── Exercise inputs
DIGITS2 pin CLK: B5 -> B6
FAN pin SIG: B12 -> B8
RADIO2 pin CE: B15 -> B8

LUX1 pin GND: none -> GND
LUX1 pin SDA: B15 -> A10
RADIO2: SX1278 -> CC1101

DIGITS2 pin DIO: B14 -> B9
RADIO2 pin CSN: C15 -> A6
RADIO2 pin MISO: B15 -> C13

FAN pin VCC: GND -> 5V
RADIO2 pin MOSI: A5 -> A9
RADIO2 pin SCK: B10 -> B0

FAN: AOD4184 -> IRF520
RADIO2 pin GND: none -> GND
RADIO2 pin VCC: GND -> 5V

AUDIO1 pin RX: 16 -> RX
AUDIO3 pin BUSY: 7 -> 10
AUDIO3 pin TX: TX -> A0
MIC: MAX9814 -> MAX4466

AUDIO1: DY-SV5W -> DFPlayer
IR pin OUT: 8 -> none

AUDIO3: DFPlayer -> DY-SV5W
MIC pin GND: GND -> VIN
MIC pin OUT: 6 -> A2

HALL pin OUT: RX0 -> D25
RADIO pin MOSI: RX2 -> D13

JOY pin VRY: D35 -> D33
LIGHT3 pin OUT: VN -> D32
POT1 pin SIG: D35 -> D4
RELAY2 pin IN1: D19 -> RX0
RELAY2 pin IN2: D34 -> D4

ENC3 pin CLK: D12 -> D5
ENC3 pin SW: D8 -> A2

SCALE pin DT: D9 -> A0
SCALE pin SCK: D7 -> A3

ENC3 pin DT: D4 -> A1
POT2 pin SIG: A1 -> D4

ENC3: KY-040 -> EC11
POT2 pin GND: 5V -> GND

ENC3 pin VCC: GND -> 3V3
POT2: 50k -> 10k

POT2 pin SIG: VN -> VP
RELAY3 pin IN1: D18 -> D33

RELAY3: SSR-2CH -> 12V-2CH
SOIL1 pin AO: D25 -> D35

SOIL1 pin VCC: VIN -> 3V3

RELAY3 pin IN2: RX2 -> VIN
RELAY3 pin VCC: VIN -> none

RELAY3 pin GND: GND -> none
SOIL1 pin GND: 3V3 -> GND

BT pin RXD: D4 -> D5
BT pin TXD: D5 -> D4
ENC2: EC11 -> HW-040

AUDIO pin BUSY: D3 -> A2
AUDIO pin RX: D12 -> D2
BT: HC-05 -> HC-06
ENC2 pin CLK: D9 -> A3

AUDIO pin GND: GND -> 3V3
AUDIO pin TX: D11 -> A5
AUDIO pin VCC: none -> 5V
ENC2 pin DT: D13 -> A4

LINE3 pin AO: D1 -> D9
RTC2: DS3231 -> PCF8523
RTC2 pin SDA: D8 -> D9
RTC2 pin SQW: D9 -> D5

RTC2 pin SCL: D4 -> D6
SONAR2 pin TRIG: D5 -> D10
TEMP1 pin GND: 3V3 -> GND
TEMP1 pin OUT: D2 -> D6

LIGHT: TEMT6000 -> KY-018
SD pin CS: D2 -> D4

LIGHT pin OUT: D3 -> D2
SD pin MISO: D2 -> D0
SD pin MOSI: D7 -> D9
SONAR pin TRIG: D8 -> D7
────
From the line containing "ENC3 pin SW: D8 -> A2" down to the last line of the data above, copy every line exactly; leave out all other lines.

ENC3 pin SW: D8 -> A2

SCALE pin DT: D9 -> A0
SCALE pin SCK: D7 -> A3

ENC3 pin DT: D4 -> A1
POT2 pin SIG: A1 -> D4

ENC3: KY-040 -> EC11
POT2 pin GND: 5V -> GND

ENC3 pin VCC: GND -> 3V3
POT2: 50k -> 10k

POT2 pin SIG: VN -> VP
RELAY3 pin IN1: D18 -> D33

RELAY3: SSR-2CH -> 12V-2CH
SOIL1 pin AO: D25 -> D35

SOIL1 pin VCC: VIN -> 3V3

RELAY3 pin IN2: RX2 -> VIN
RELAY3 pin VCC: VIN -> none

RELAY3 pin GND: GND -> none
SOIL1 pin GND: 3V3 -> GND

BT pin RXD: D4 -> D5
BT pin TXD: D5 -> D4
ENC2: EC11 -> HW-040

AUDIO pin BUSY: D3 -> A2
AUDIO pin RX: D12 -> D2
BT: HC-05 -> HC-06
ENC2 pin CLK: D9 -> A3

AUDIO pin GND: GND -> 3V3
AUDIO pin TX: D11 -> A5
AUDIO pin VCC: none -> 5V
ENC2 pin DT: D13 -> A4

LINE3 pin AO: D1 -> D9
RTC2: DS3231 -> PCF8523
RTC2 pin SDA: D8 -> D9
RTC2 pin SQW: D9 -> D5

RTC2 pin SCL: D4 -> D6
SONAR2 pin TRIG: D5 -> D10
TEMP1 pin GND: 3V3 -> GND
TEMP1 pin OUT: D2 -> D6

LIGHT: TEMT6000 -> KY-018
SD pin CS: D2 -> D4

LIGHT pin OUT: D3 -> D2
SD pin MISO: D2 -> D0
SD pin MOSI: D7 -> D9
SONAR pin TRIG: D8 -> D7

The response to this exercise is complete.